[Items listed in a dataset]
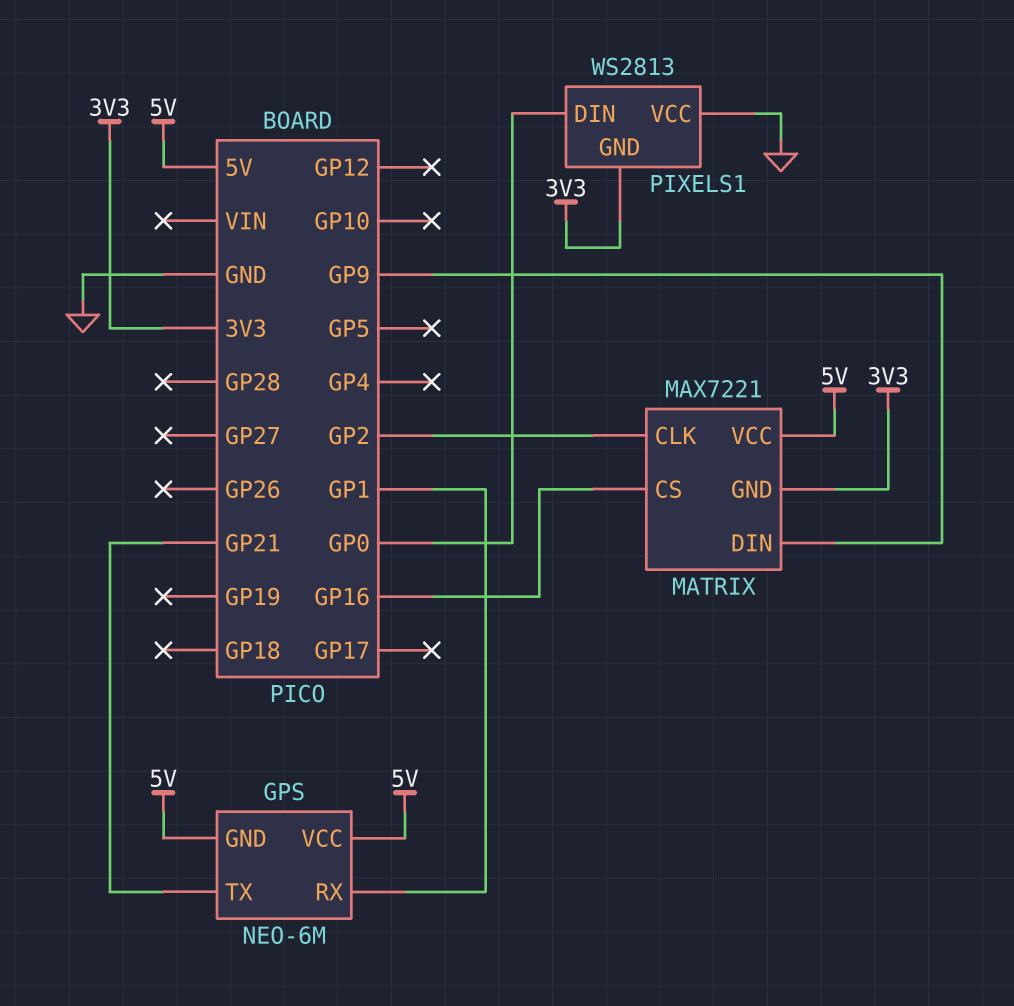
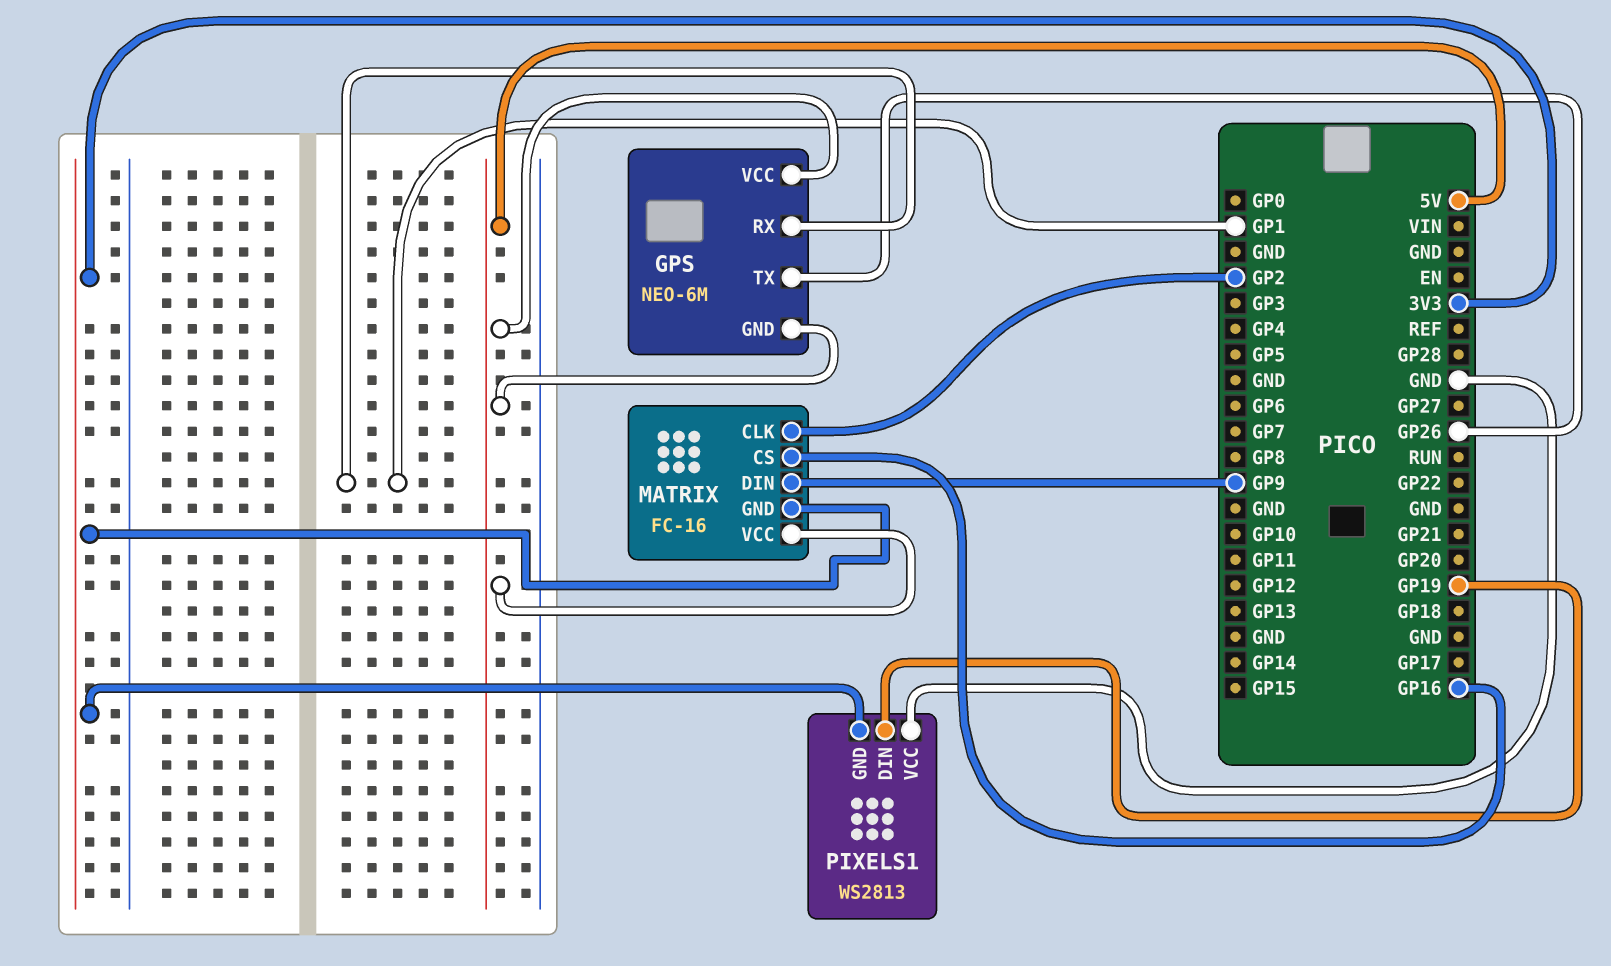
GPS pin TX: GP21 -> GP26
MATRIX: MAX7221 -> FC-16
PIXELS1 pin DIN: GP0 -> GP19

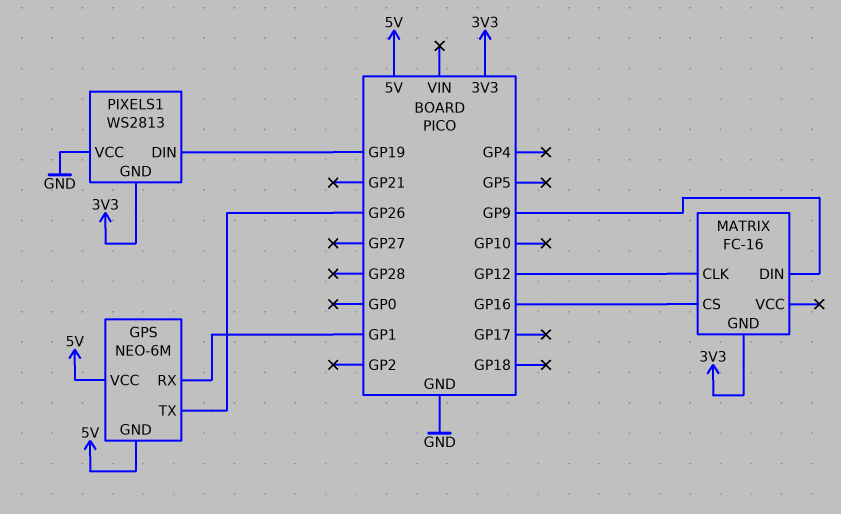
MATRIX pin CLK: GP2 -> GP12
MATRIX pin VCC: 5V -> none

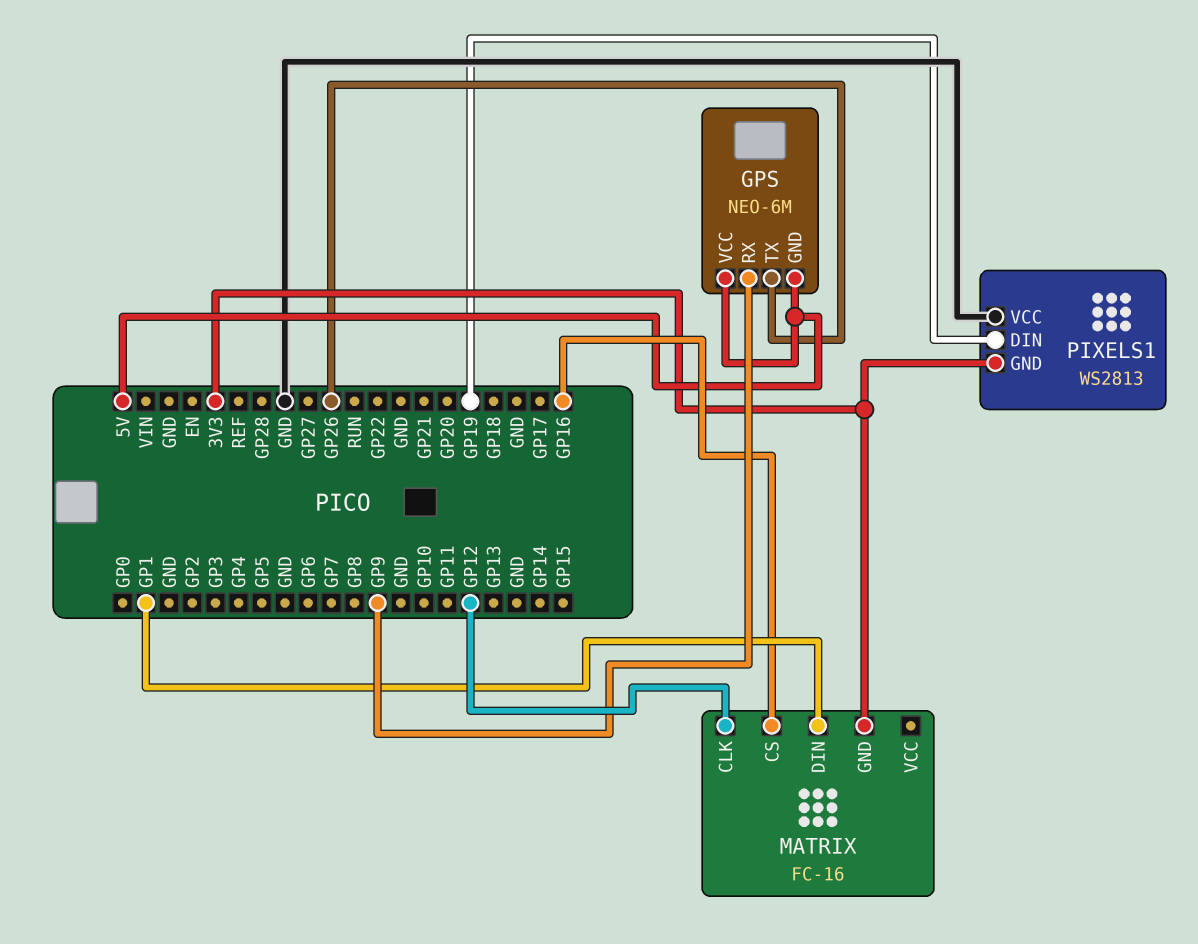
GPS pin RX: GP1 -> GP9
MATRIX pin DIN: GP9 -> GP1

TASK -
Your copy of the records must match them exactly, except that no pictures appear in it.

RESULT -
GPS pin TX: GP21 -> GP26
MATRIX: MAX7221 -> FC-16
PIXELS1 pin DIN: GP0 -> GP19

MATRIX pin CLK: GP2 -> GP12
MATRIX pin VCC: 5V -> none

GPS pin RX: GP1 -> GP9
MATRIX pin DIN: GP9 -> GP1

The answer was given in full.